* [Prompt] All pictures should be dropped, and only the lines from the top of the entries below through the line containing "colour | brique" repeated exactly, both ends included.
....
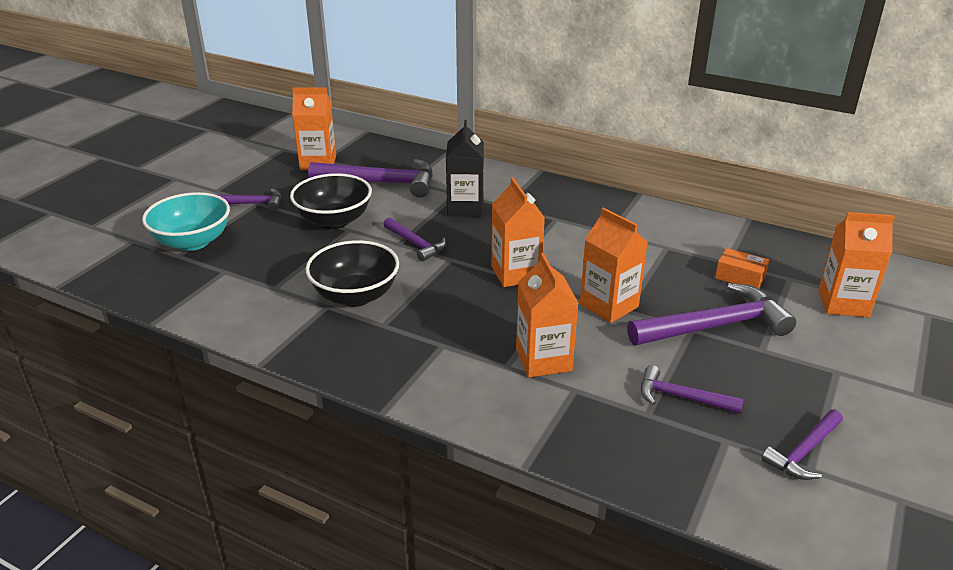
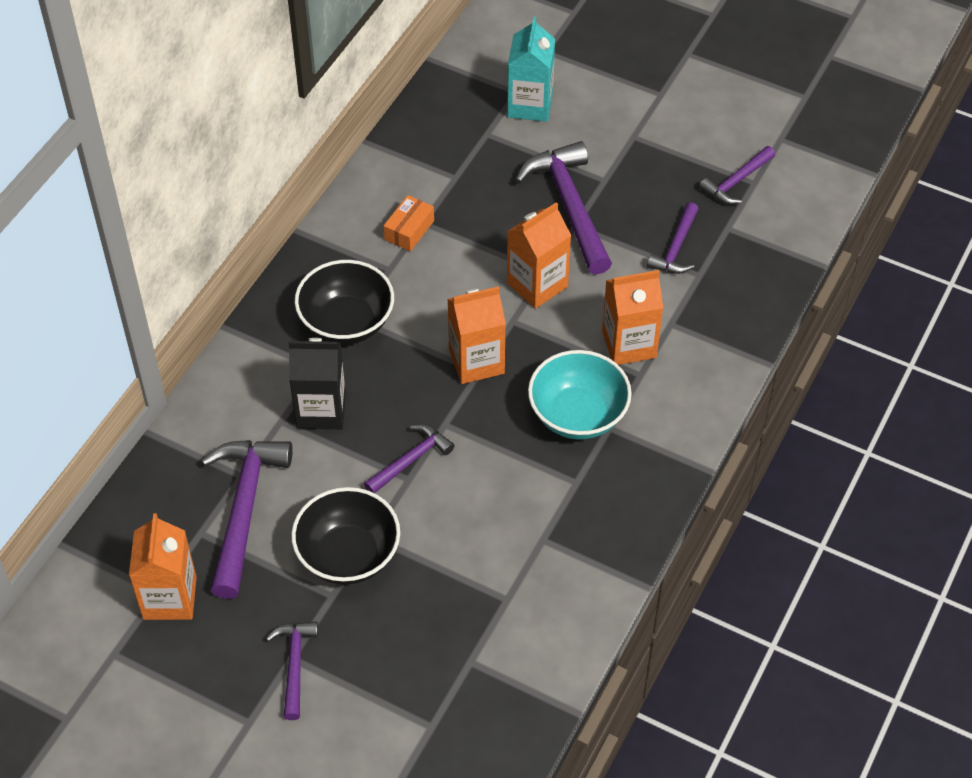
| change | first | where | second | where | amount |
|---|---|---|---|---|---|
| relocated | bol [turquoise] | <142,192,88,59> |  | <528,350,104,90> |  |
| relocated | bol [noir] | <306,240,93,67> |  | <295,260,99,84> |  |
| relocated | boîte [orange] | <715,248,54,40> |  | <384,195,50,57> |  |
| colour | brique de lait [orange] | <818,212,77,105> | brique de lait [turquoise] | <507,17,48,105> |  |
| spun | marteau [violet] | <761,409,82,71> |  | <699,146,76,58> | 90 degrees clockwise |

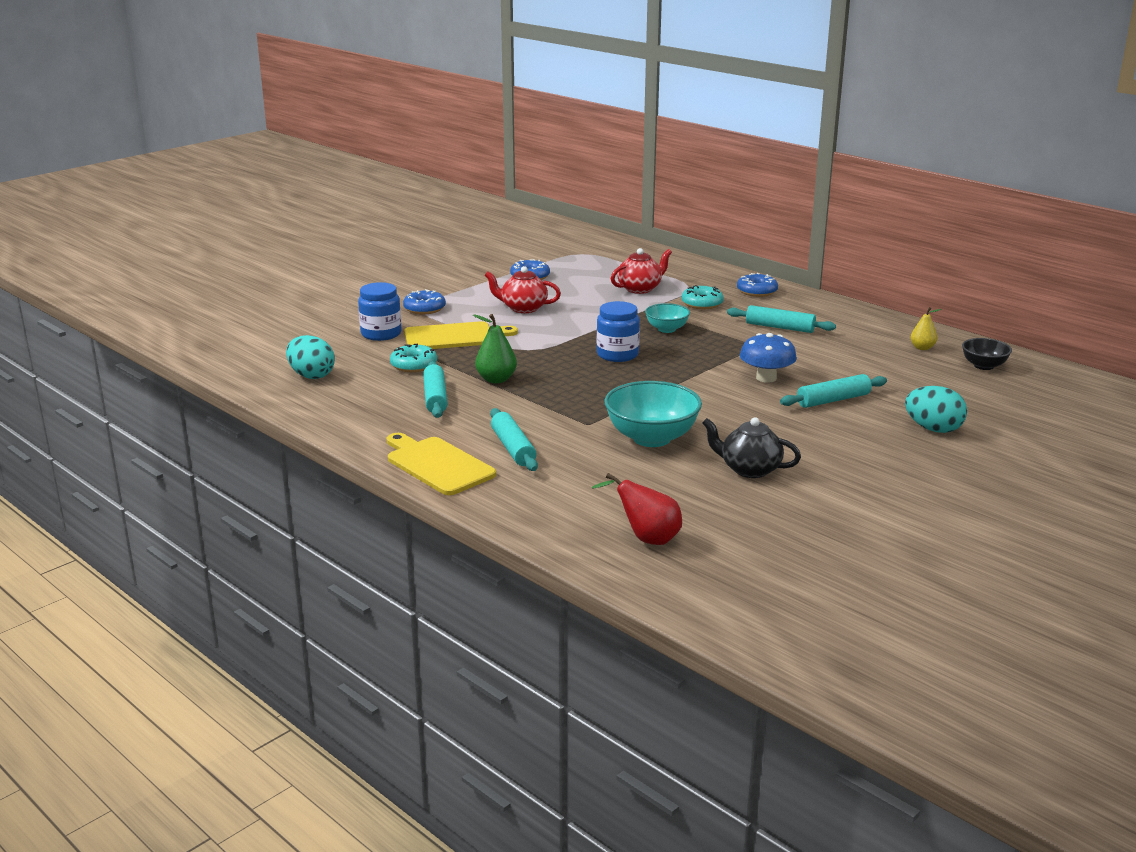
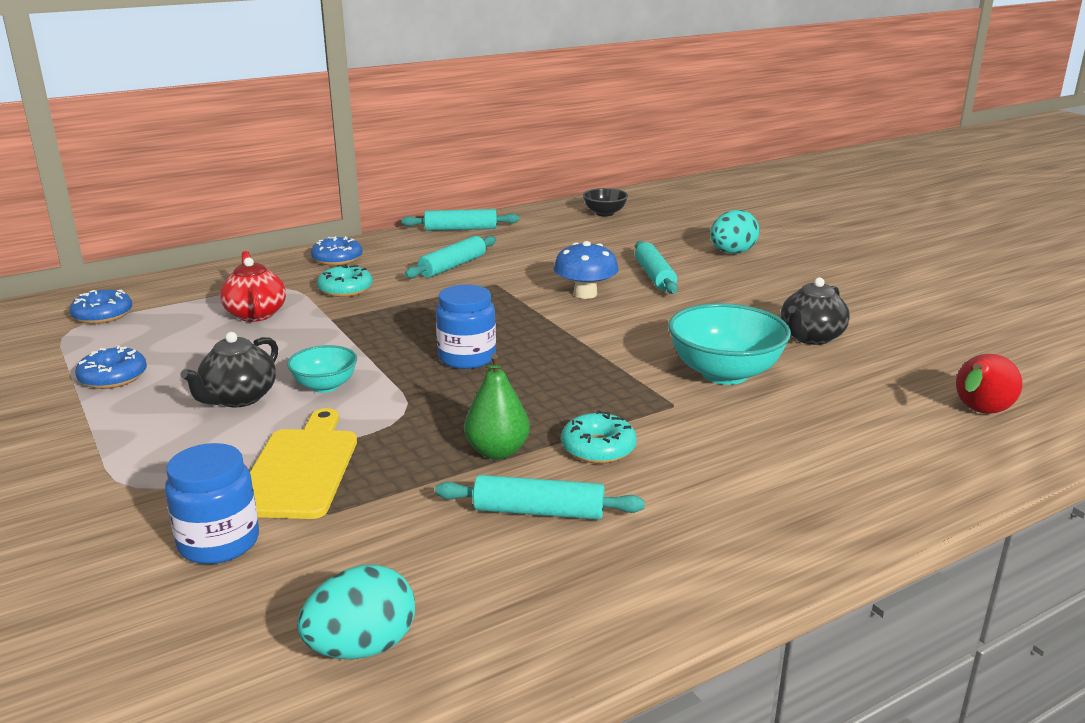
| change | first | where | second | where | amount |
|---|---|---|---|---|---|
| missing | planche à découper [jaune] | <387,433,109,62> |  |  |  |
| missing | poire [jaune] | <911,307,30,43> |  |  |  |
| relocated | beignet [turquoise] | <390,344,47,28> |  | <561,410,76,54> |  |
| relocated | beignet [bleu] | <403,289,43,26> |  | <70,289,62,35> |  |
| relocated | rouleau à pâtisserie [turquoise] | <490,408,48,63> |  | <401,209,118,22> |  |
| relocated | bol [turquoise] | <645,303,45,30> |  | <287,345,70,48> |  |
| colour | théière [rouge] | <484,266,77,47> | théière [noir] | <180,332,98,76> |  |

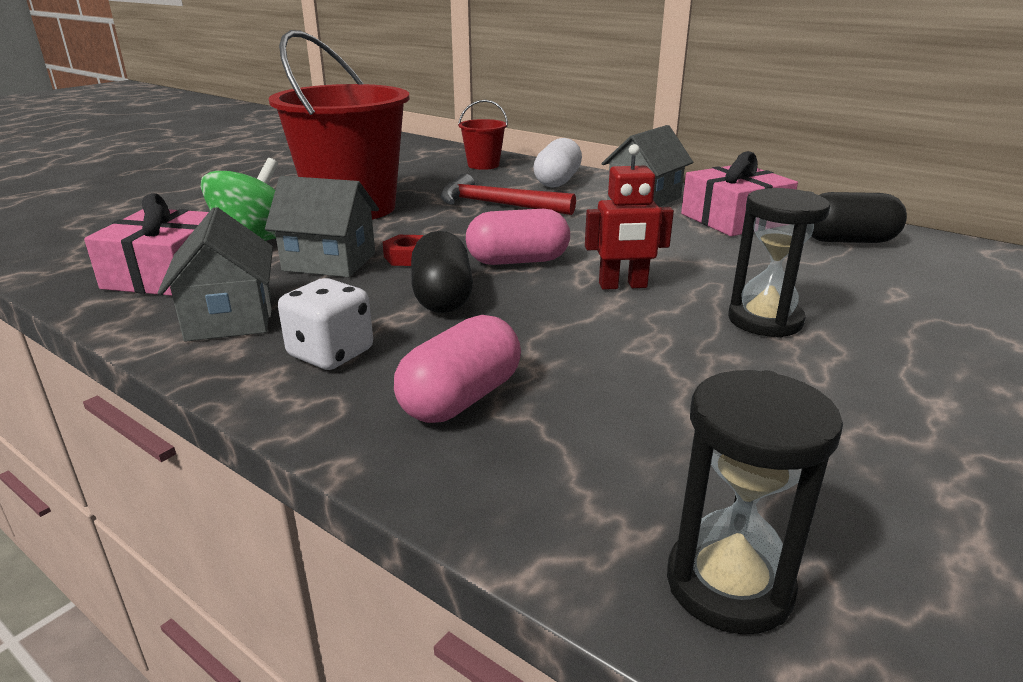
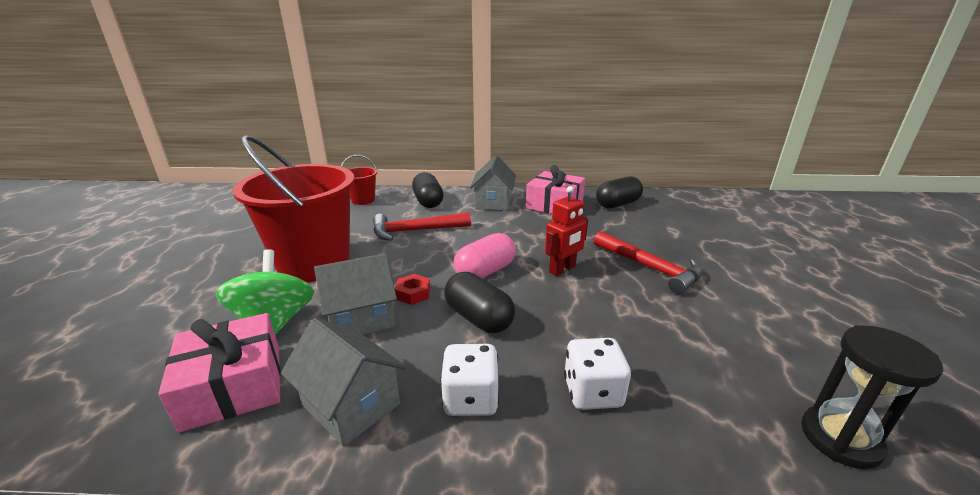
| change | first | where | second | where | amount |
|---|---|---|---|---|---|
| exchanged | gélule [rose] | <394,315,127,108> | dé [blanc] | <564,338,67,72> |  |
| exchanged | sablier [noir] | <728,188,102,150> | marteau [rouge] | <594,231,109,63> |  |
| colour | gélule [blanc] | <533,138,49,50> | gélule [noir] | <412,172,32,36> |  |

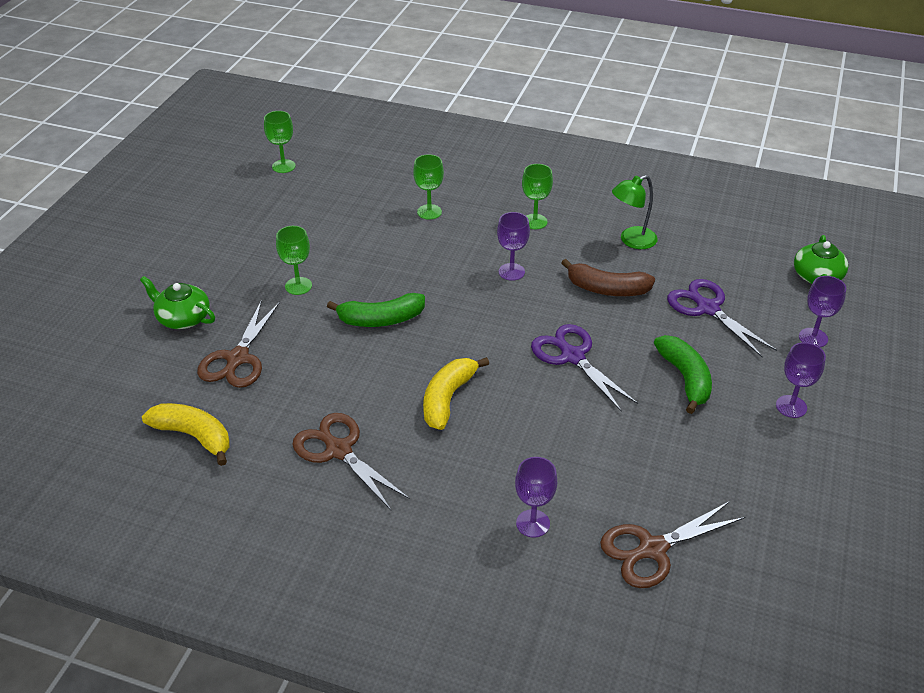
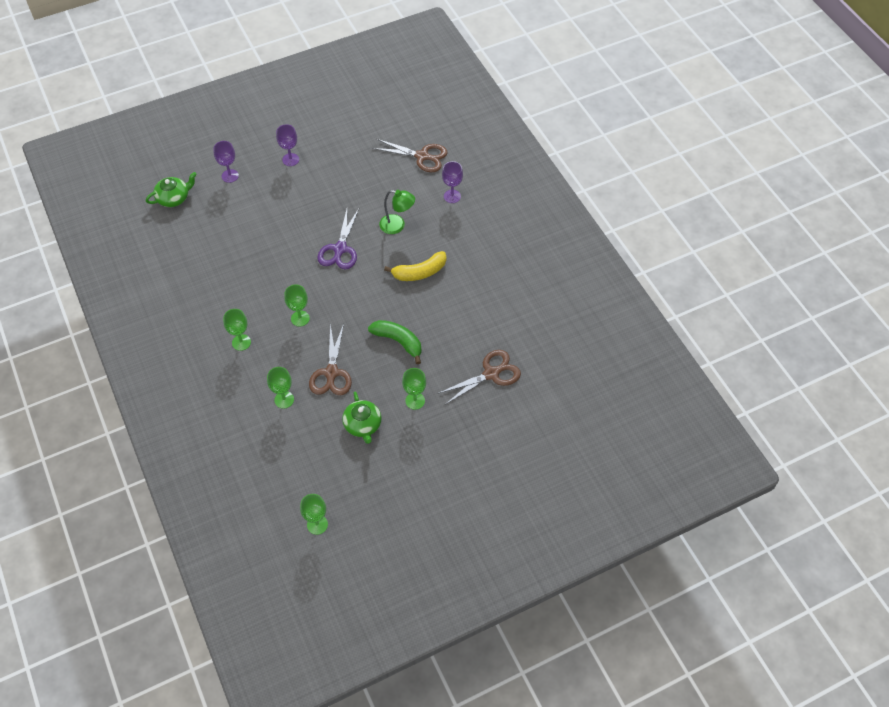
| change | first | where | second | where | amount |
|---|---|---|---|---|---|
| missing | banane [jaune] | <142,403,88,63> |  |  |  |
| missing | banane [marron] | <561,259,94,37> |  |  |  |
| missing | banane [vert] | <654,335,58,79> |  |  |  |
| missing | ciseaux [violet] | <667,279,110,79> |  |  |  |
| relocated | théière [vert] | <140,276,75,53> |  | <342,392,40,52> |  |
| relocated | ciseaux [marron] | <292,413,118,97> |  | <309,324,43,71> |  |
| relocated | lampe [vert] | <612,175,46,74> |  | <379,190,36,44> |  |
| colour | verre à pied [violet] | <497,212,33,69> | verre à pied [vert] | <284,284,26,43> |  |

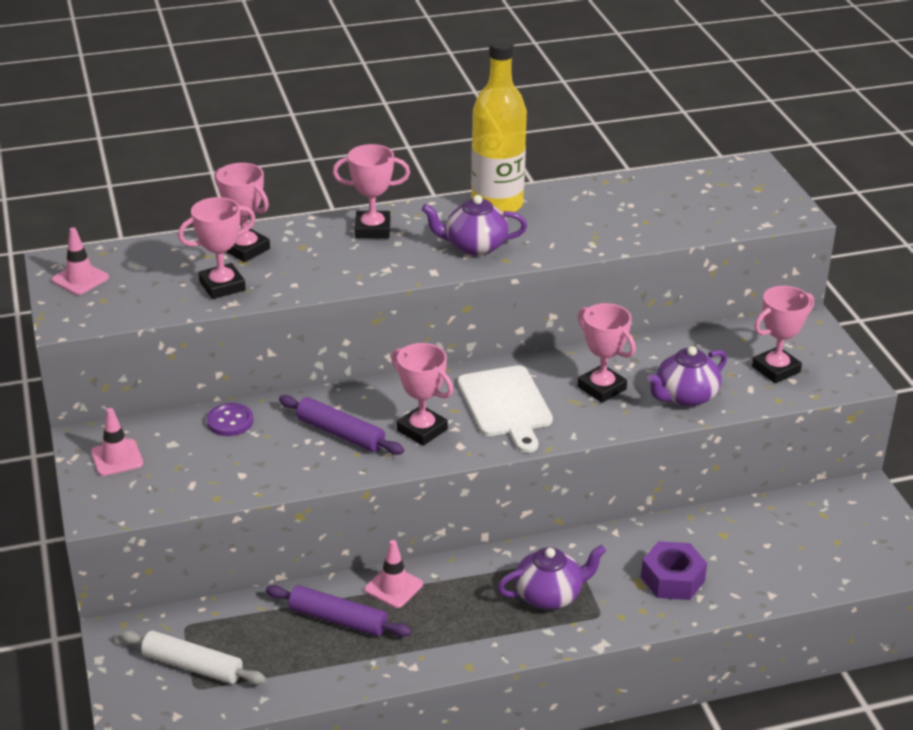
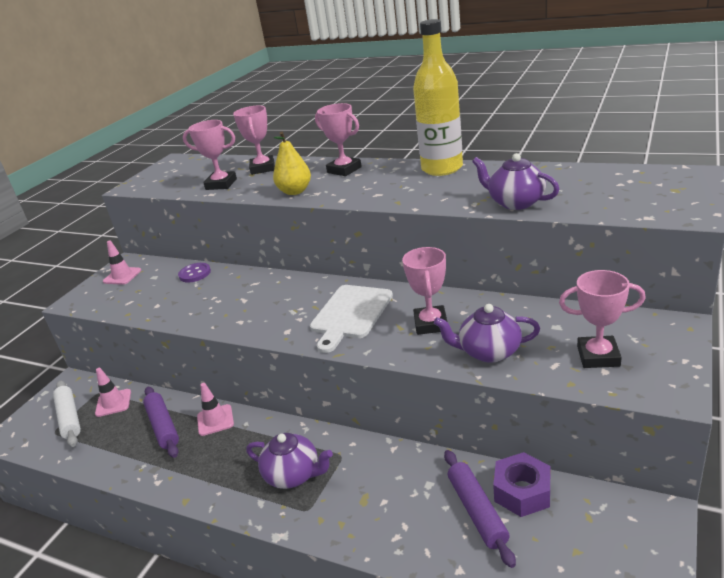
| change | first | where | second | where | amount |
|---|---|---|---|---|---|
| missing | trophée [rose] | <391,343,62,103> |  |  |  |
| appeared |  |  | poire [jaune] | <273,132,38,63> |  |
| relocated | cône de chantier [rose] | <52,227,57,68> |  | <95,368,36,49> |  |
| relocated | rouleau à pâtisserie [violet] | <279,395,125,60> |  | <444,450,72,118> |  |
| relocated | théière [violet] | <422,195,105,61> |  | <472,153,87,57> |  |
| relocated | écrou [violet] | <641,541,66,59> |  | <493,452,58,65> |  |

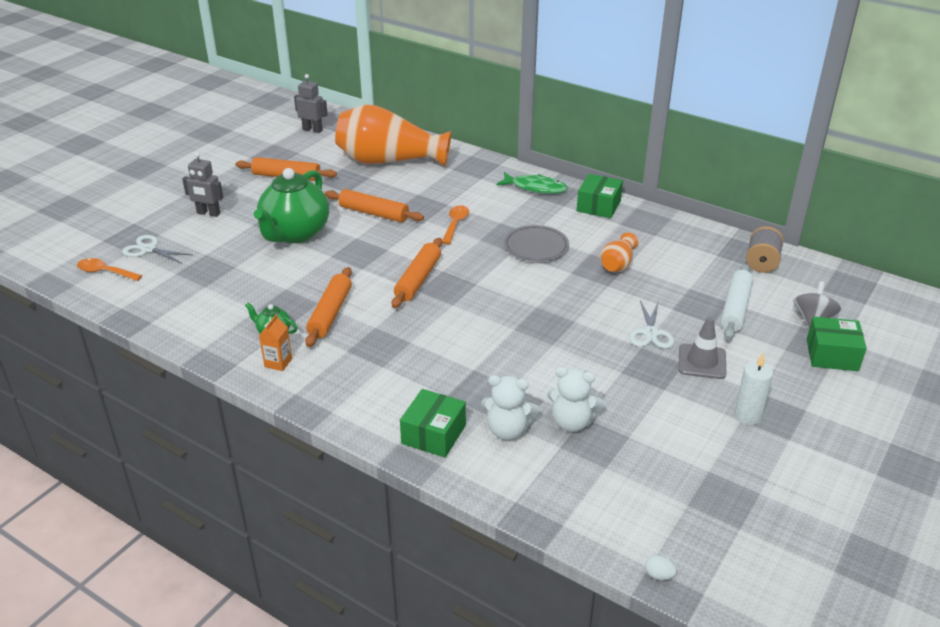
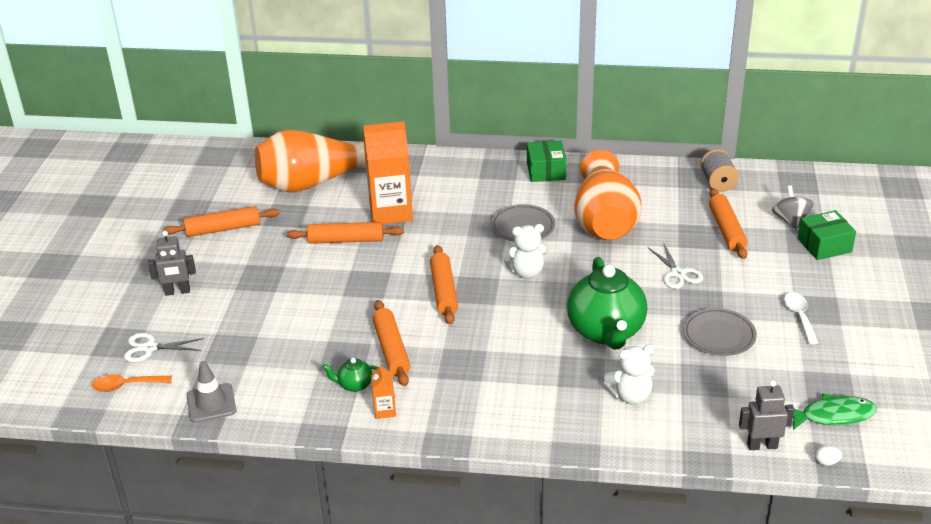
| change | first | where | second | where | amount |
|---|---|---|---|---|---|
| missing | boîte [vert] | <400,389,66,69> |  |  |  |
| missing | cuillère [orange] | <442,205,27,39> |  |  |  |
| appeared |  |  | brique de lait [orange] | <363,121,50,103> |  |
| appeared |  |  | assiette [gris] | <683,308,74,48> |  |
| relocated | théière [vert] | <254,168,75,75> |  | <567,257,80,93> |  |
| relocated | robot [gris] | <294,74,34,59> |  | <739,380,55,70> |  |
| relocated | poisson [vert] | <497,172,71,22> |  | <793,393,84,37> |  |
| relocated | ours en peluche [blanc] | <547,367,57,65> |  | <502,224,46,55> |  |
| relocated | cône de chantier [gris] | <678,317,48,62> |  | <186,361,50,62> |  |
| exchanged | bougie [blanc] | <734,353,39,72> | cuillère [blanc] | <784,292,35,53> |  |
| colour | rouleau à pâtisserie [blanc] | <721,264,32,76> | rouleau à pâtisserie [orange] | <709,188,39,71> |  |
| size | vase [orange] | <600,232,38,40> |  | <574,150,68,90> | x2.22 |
....
* [Answer section]
| change | first | where | second | where | amount |
|---|---|---|---|---|---|
| relocated | bol [turquoise] | <142,192,88,59> |  | <528,350,104,90> |  |
| relocated | bol [noir] | <306,240,93,67> |  | <295,260,99,84> |  |
| relocated | boîte [orange] | <715,248,54,40> |  | <384,195,50,57> |  |
| colour | brique de lait [orange] | <818,212,77,105> | brique de lait [turquoise] | <507,17,48,105> |  |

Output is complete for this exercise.